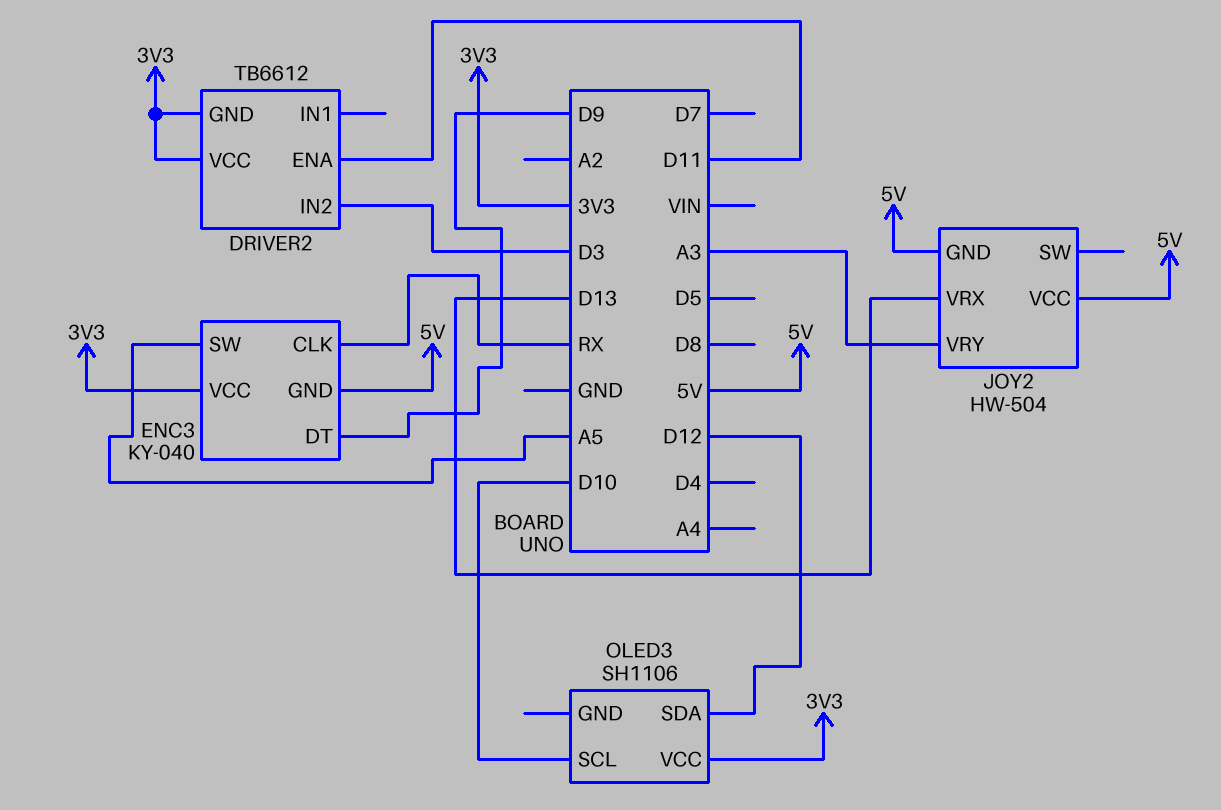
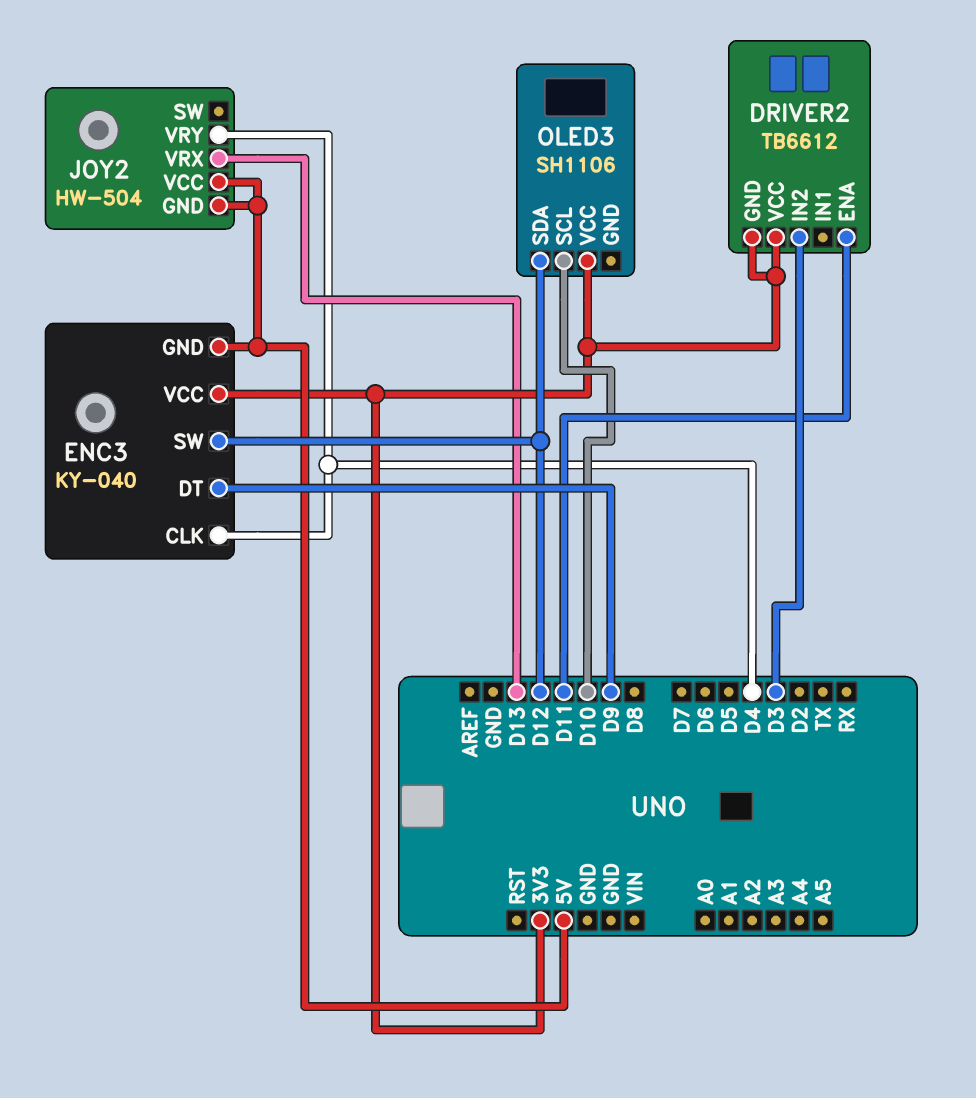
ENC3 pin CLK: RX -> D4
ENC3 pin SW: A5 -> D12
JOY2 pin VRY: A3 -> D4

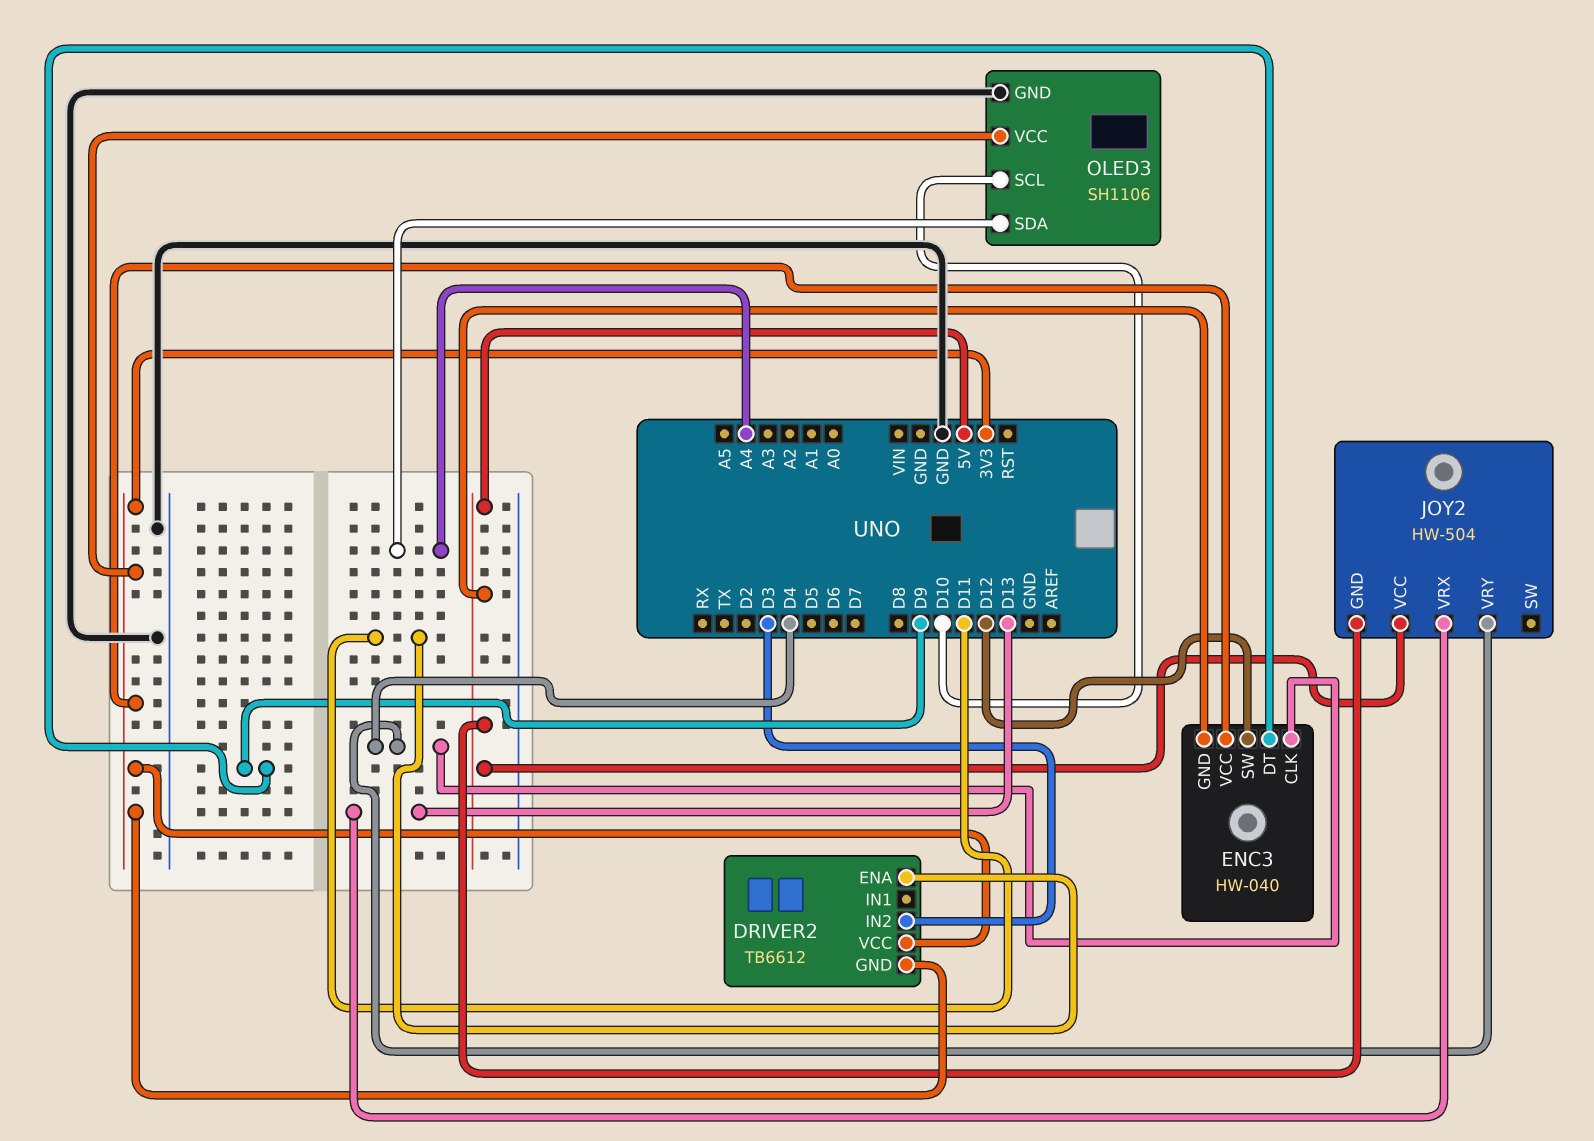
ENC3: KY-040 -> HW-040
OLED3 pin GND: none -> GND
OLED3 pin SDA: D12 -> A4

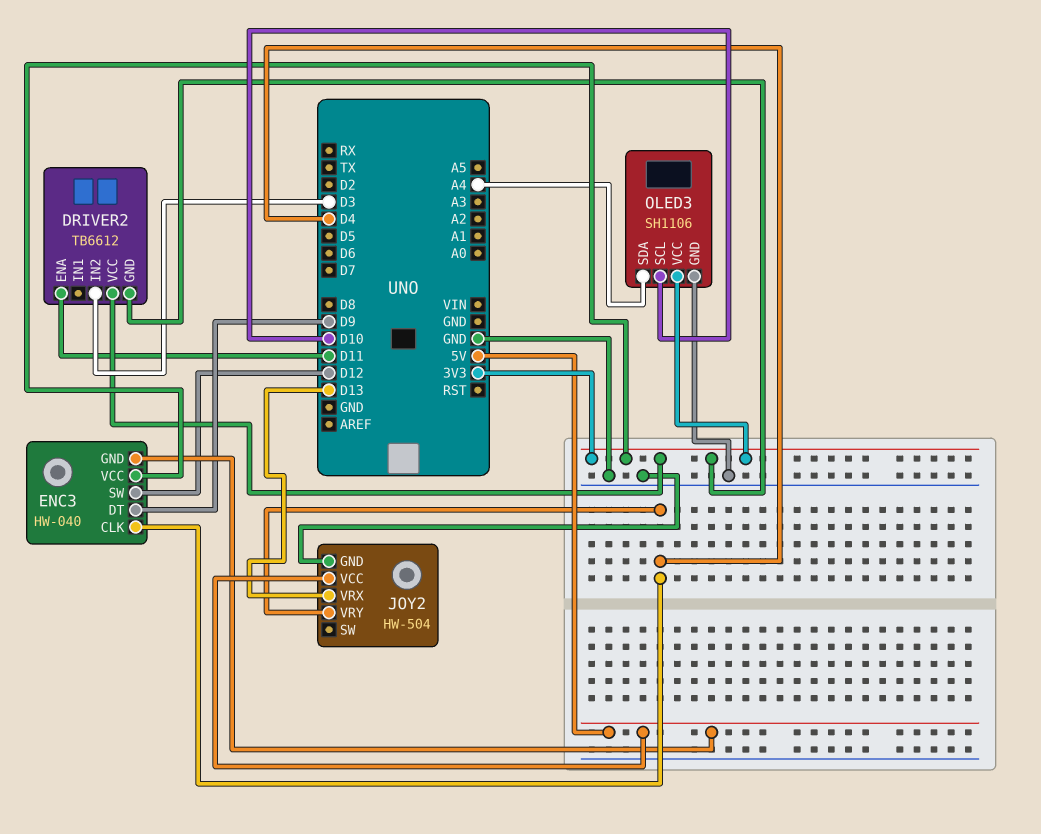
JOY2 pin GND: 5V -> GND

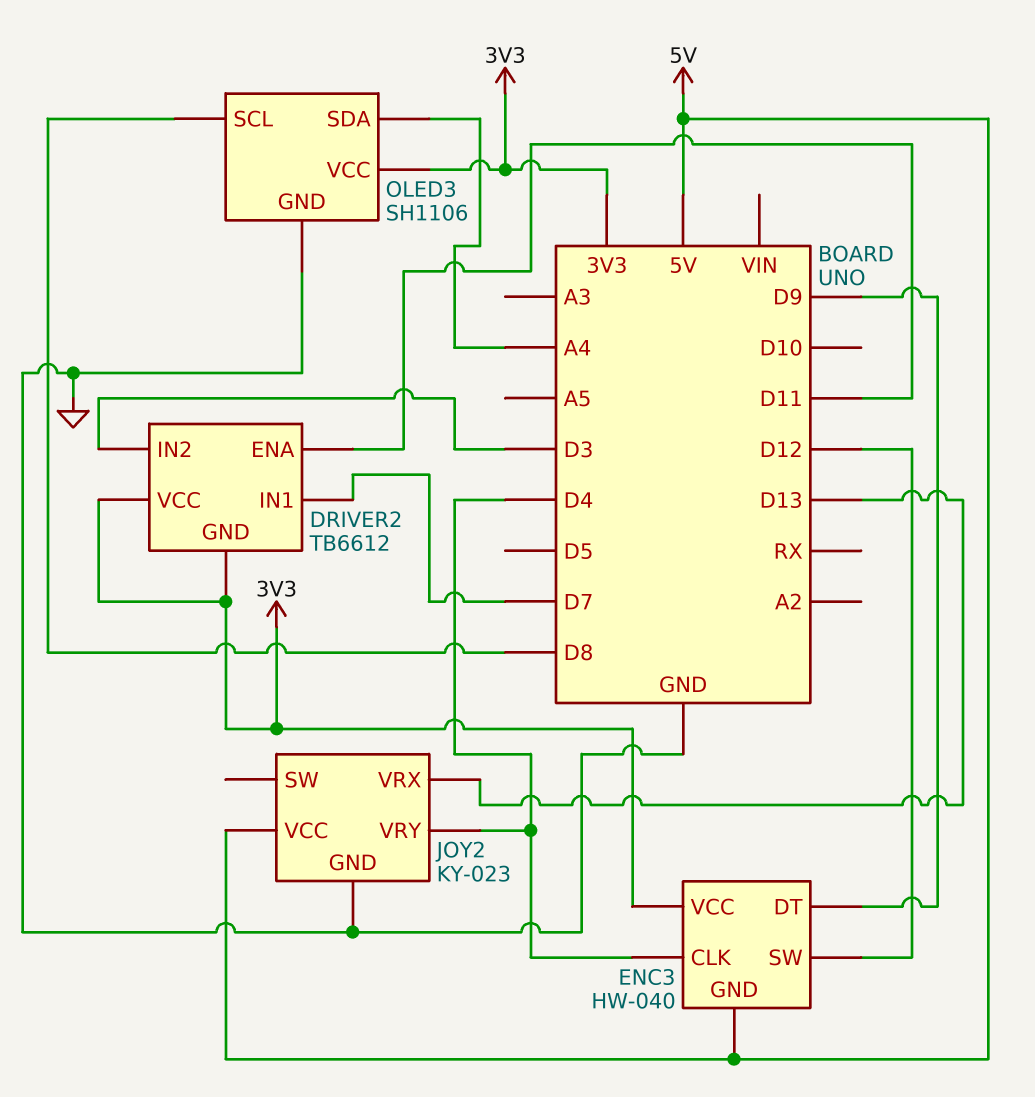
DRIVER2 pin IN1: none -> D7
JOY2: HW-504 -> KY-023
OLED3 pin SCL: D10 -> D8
==
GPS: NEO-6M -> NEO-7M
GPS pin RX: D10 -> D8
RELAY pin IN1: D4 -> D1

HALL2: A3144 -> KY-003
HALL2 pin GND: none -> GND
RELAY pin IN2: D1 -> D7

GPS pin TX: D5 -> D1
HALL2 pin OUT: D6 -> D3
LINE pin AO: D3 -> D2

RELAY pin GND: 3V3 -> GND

### ABOUT THIS EXERCISE:
After locating the line containing "JOY2 pin GND: 5V -> GND" in the entries above, return it and every line after it exactly, ending at the line containing "OLED3 pin SCL: D10 -> D8", without pictures.

### SOLUTION:
JOY2 pin GND: 5V -> GND

DRIVER2 pin IN1: none -> D7
JOY2: HW-504 -> KY-023
OLED3 pin SCL: D10 -> D8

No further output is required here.